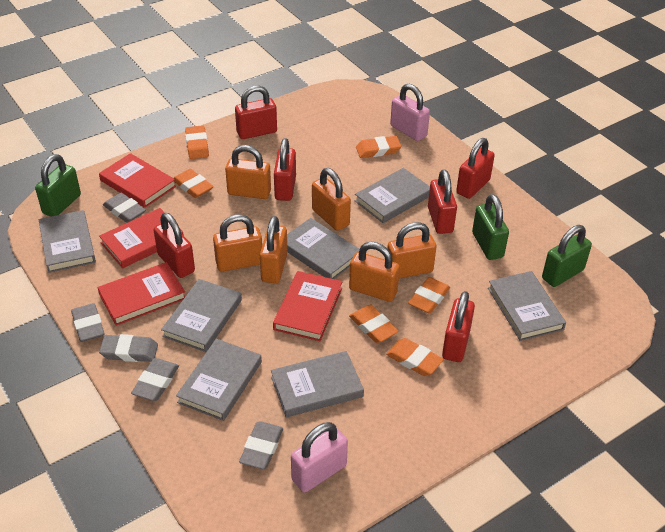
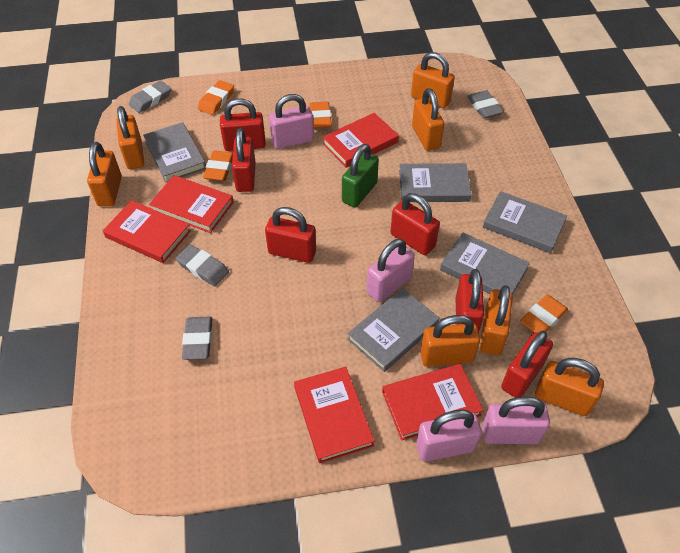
green padlock: 3 -> 1
grey book: 7 -> 5
grey eraser: 5 -> 4
orange eraser: 6 -> 4
orange padlock: 6 -> 7
pink padlock: 2 -> 4
red book: 4 -> 5

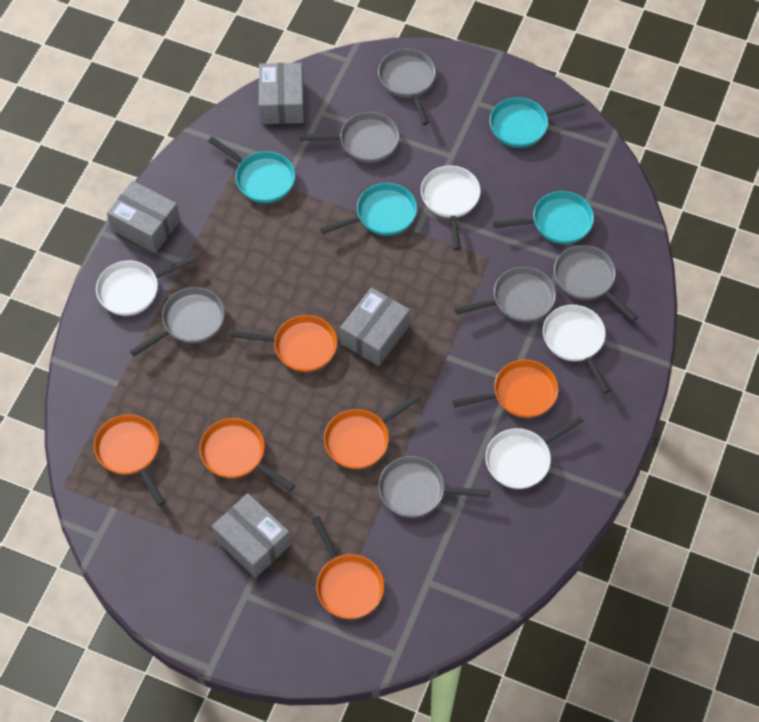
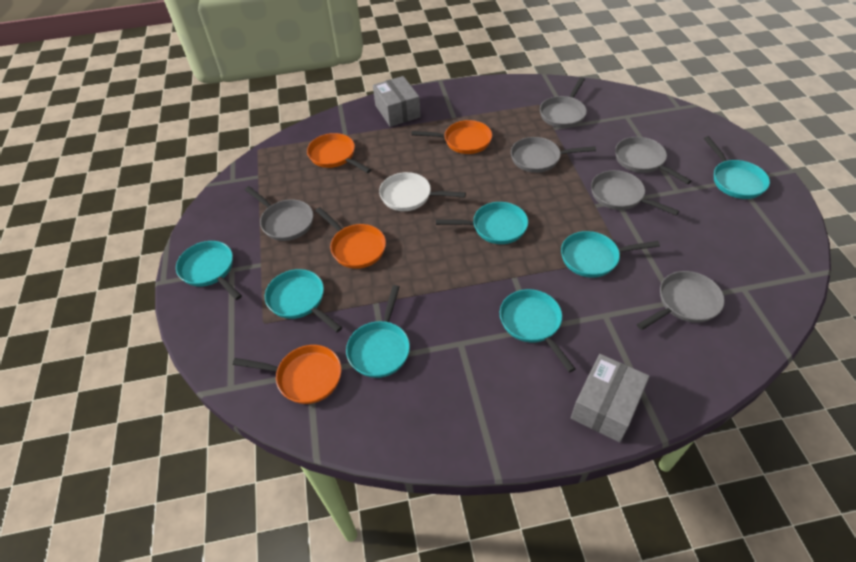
grey box: 4 -> 2
orange pan: 6 -> 4
turquoise pan: 4 -> 7
white pan: 4 -> 1

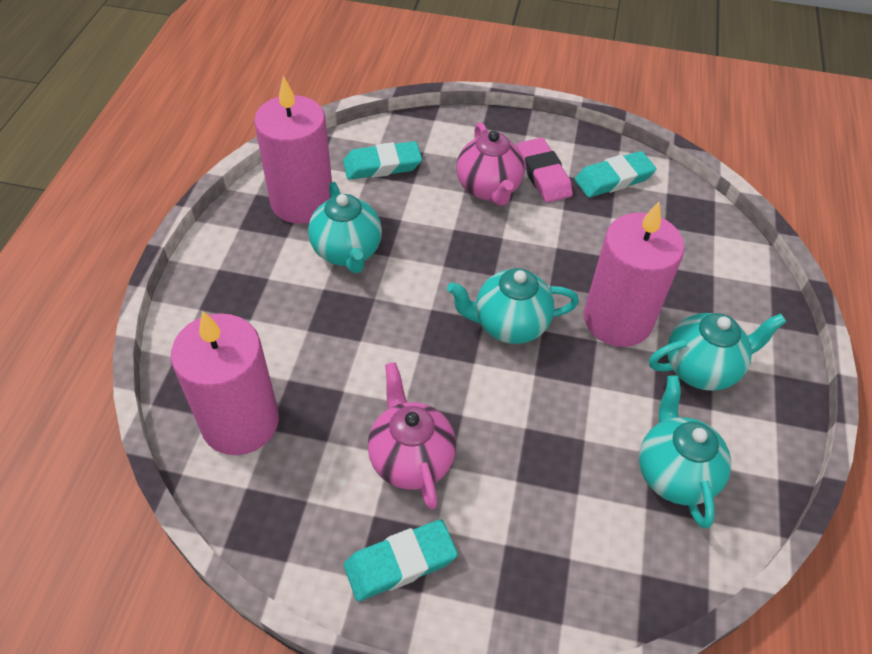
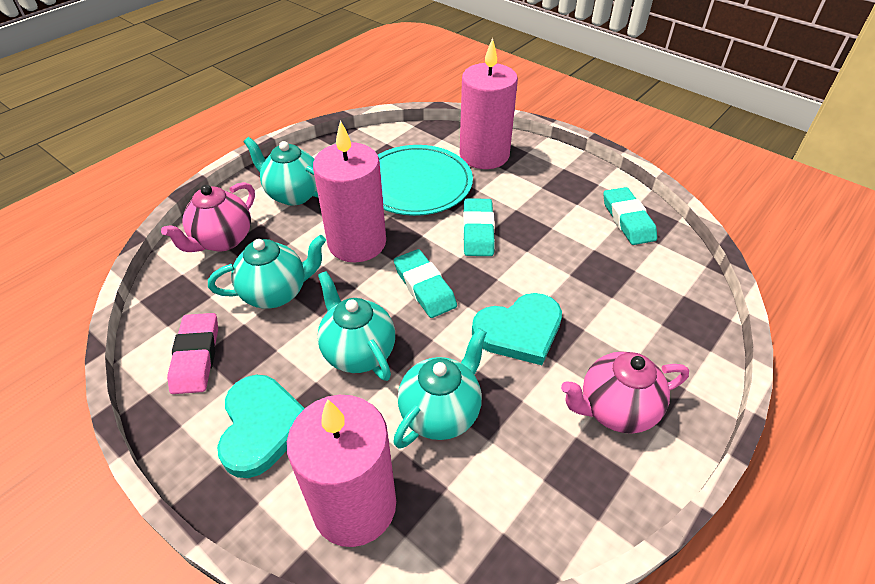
turquoise heart: 0 -> 2
turquoise plate: 0 -> 1

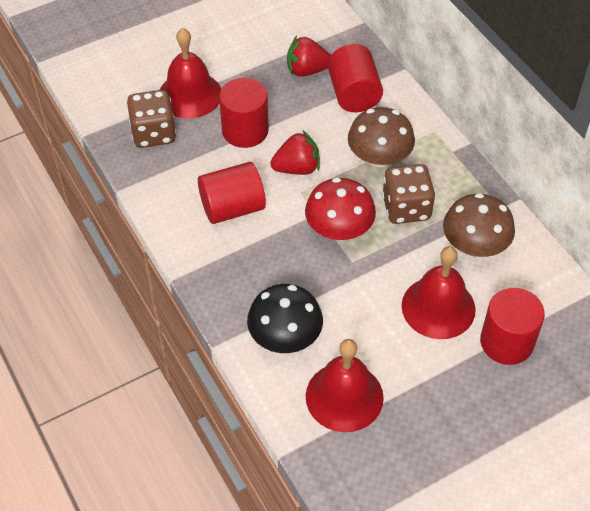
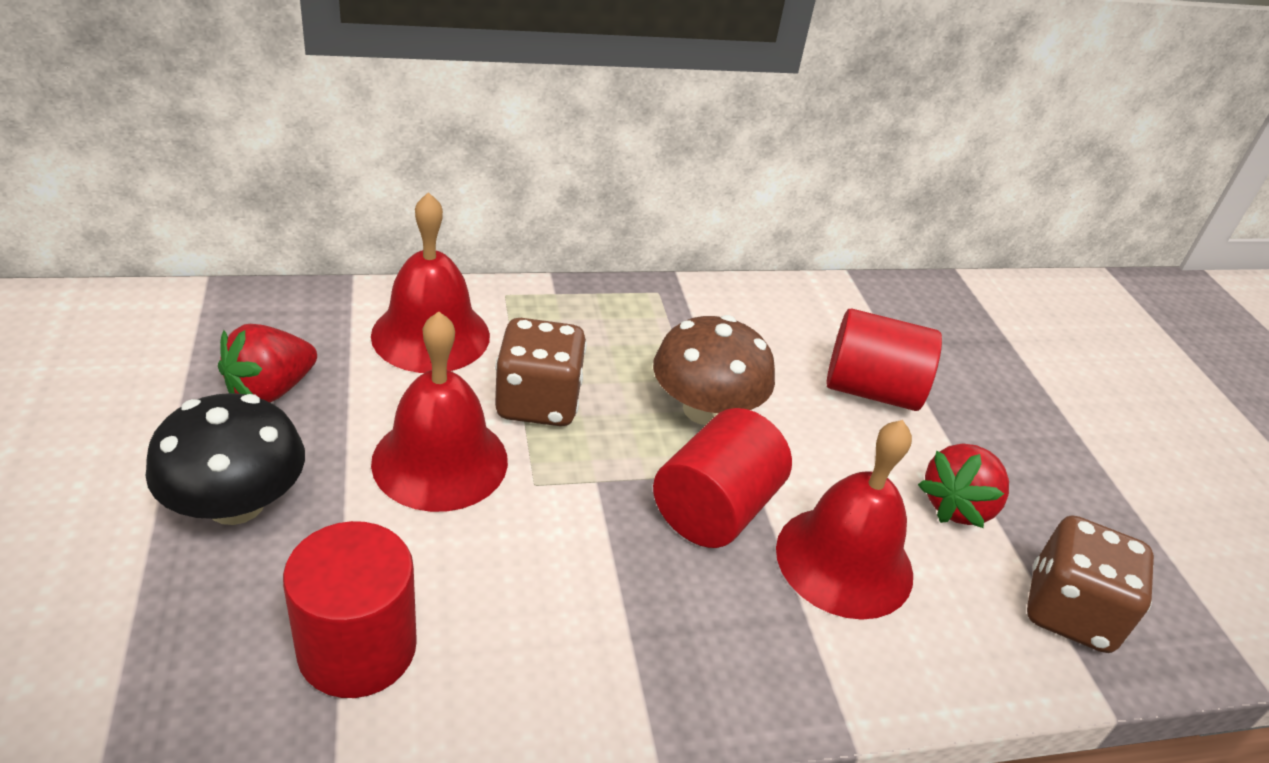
brown mushroom: 2 -> 1
red cylinder: 4 -> 3
red mushroom: 1 -> 0

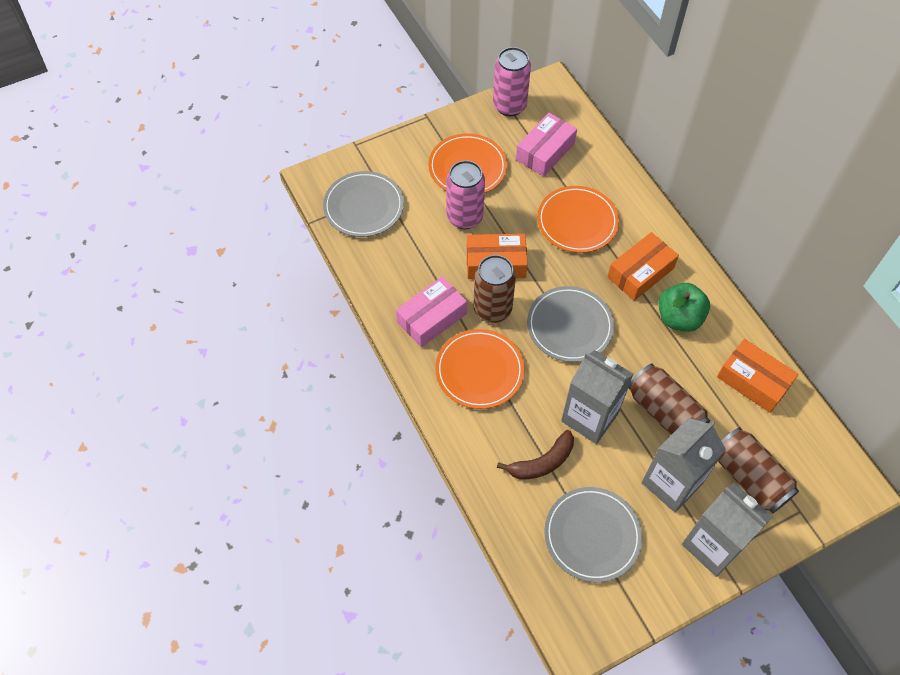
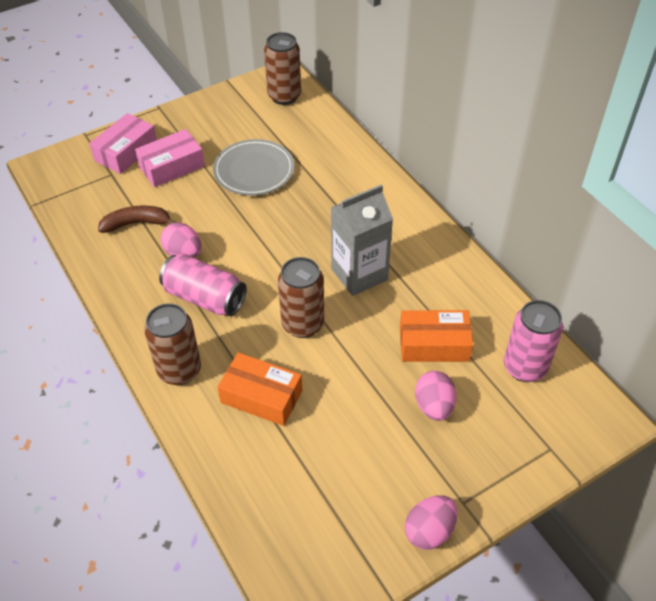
green apple: 1 -> 0
grey carton: 3 -> 1
grey plate: 3 -> 1
orange box: 3 -> 2
orange plate: 3 -> 0
pink egg: 0 -> 3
=-=-=-=-=
# [PROBLEM DESCRIPTION]
Without including any pictures, copy every line above exactly.

# [FINISHED TASK]
green padlock: 3 -> 1
grey book: 7 -> 5
grey eraser: 5 -> 4
orange eraser: 6 -> 4
orange padlock: 6 -> 7
pink padlock: 2 -> 4
red book: 4 -> 5

grey box: 4 -> 2
orange pan: 6 -> 4
turquoise pan: 4 -> 7
white pan: 4 -> 1

turquoise heart: 0 -> 2
turquoise plate: 0 -> 1

brown mushroom: 2 -> 1
red cylinder: 4 -> 3
red mushroom: 1 -> 0

green apple: 1 -> 0
grey carton: 3 -> 1
grey plate: 3 -> 1
orange box: 3 -> 2
orange plate: 3 -> 0
pink egg: 0 -> 3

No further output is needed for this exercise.